__DIRECTIONS FOR THIS TASK__
All of the data needs to be printed again, exactly as written.

__SOURCE RECORDS__

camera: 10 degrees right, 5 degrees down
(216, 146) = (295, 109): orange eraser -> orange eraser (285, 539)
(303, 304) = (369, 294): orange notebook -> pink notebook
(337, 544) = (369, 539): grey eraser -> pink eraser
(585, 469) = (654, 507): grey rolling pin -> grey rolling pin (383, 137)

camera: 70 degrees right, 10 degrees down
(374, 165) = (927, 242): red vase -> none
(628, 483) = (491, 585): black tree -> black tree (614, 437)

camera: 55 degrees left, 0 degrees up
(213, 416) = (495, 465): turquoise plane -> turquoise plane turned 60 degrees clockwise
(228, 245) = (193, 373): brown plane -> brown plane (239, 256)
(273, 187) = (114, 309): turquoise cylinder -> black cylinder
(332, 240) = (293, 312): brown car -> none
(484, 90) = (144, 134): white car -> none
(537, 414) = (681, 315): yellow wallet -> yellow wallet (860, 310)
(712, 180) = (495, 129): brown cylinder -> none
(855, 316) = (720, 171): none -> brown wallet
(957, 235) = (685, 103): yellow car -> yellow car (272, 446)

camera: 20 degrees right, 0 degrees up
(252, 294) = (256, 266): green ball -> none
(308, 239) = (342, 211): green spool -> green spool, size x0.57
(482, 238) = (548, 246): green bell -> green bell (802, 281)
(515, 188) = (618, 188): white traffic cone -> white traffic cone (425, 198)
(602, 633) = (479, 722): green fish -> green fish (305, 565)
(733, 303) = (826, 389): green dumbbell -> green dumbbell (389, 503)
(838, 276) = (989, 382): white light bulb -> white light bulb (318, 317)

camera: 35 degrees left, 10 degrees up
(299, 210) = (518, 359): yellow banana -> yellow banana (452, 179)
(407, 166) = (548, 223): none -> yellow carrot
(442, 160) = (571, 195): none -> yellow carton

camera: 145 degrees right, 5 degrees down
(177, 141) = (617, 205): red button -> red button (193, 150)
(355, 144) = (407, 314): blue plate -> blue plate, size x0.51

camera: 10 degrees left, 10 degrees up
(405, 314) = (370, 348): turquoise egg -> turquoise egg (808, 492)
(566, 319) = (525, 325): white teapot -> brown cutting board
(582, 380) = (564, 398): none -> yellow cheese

__ANSWER TO THIS EXERCISE__
camera: 10 degrees right, 5 degrees down
(216, 146) = (295, 109): orange eraser -> orange eraser (285, 539)
(303, 304) = (369, 294): orange notebook -> pink notebook
(337, 544) = (369, 539): grey eraser -> pink eraser
(585, 469) = (654, 507): grey rolling pin -> grey rolling pin (383, 137)

camera: 70 degrees right, 10 degrees down
(374, 165) = (927, 242): red vase -> none
(628, 483) = (491, 585): black tree -> black tree (614, 437)

camera: 55 degrees left, 0 degrees up
(213, 416) = (495, 465): turquoise plane -> turquoise plane turned 60 degrees clockwise
(228, 245) = (193, 373): brown plane -> brown plane (239, 256)
(273, 187) = (114, 309): turquoise cylinder -> black cylinder
(332, 240) = (293, 312): brown car -> none
(484, 90) = (144, 134): white car -> none
(537, 414) = (681, 315): yellow wallet -> yellow wallet (860, 310)
(712, 180) = (495, 129): brown cylinder -> none
(855, 316) = (720, 171): none -> brown wallet
(957, 235) = (685, 103): yellow car -> yellow car (272, 446)

camera: 20 degrees right, 0 degrees up
(252, 294) = (256, 266): green ball -> none
(308, 239) = (342, 211): green spool -> green spool, size x0.57
(482, 238) = (548, 246): green bell -> green bell (802, 281)
(515, 188) = (618, 188): white traffic cone -> white traffic cone (425, 198)
(602, 633) = (479, 722): green fish -> green fish (305, 565)
(733, 303) = (826, 389): green dumbbell -> green dumbbell (389, 503)
(838, 276) = (989, 382): white light bulb -> white light bulb (318, 317)

camera: 35 degrees left, 10 degrees up
(299, 210) = (518, 359): yellow banana -> yellow banana (452, 179)
(407, 166) = (548, 223): none -> yellow carrot
(442, 160) = (571, 195): none -> yellow carton

camera: 145 degrees right, 5 degrees down
(177, 141) = (617, 205): red button -> red button (193, 150)
(355, 144) = (407, 314): blue plate -> blue plate, size x0.51

camera: 10 degrees left, 10 degrees up
(405, 314) = (370, 348): turquoise egg -> turquoise egg (808, 492)
(566, 319) = (525, 325): white teapot -> brown cutting board
(582, 380) = (564, 398): none -> yellow cheese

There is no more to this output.